▶ **Listed records**:
========================
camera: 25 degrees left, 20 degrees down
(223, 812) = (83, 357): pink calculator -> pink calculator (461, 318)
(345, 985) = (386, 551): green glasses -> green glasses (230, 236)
========================
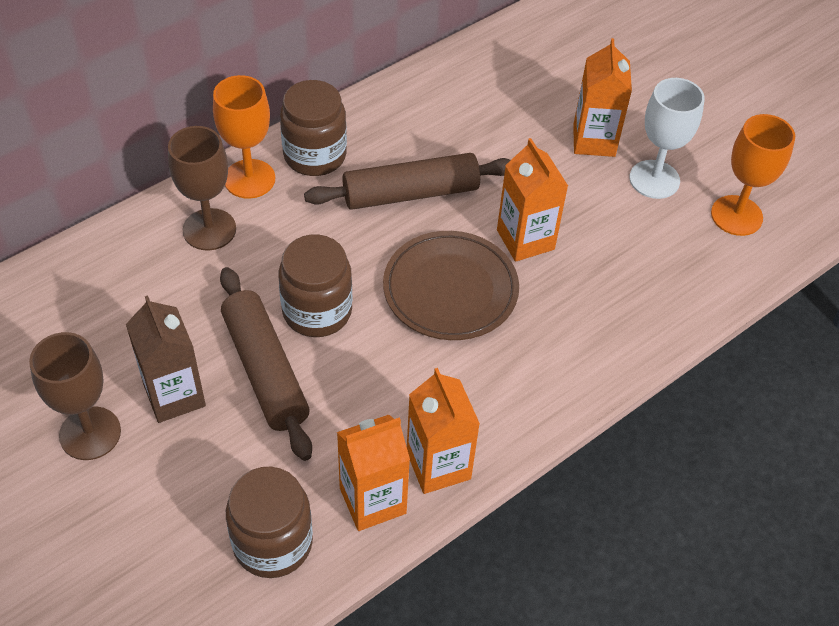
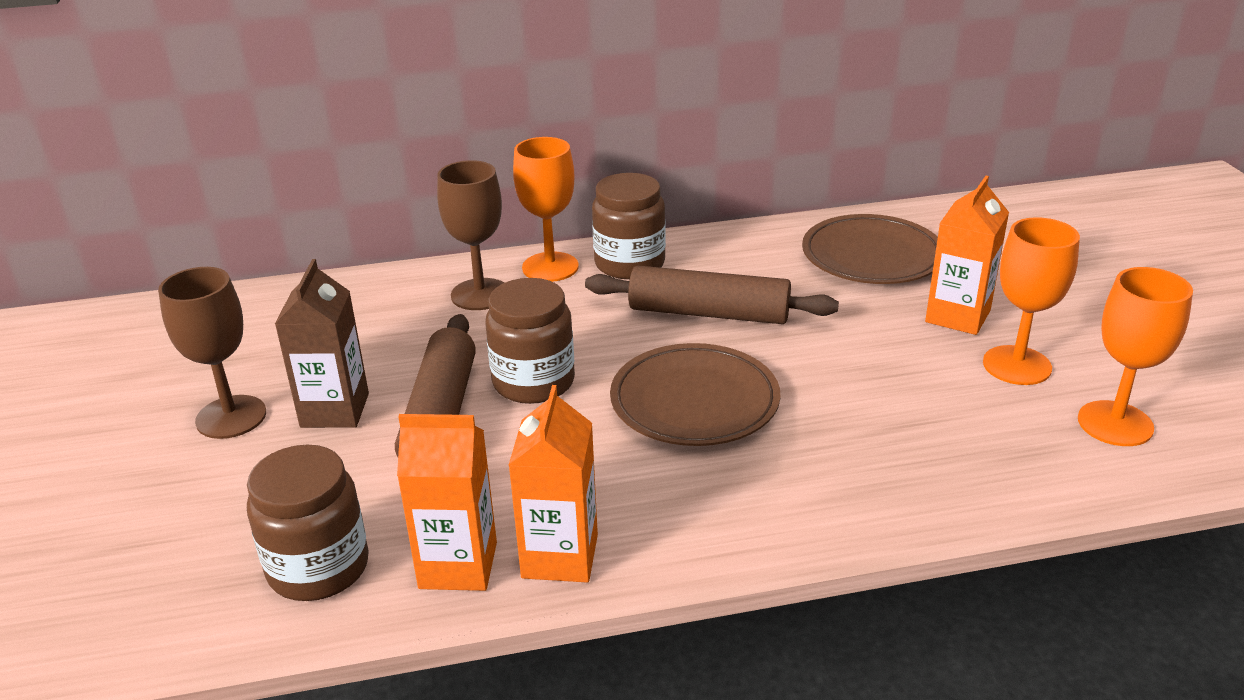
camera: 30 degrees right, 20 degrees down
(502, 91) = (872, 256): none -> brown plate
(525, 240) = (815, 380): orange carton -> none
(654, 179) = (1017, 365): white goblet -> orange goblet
========================
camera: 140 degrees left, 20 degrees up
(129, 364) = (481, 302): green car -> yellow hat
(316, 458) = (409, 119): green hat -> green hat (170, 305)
========================
▶ **Exercise**: Of the lines above, extract only those from the line with "(525, 240) = (815, 380): orange" to the line with "(654, 179) = (1017, 365): white", both included, exactly as written.

▶ **Solution to the problem**:
(525, 240) = (815, 380): orange carton -> none
(654, 179) = (1017, 365): white goblet -> orange goblet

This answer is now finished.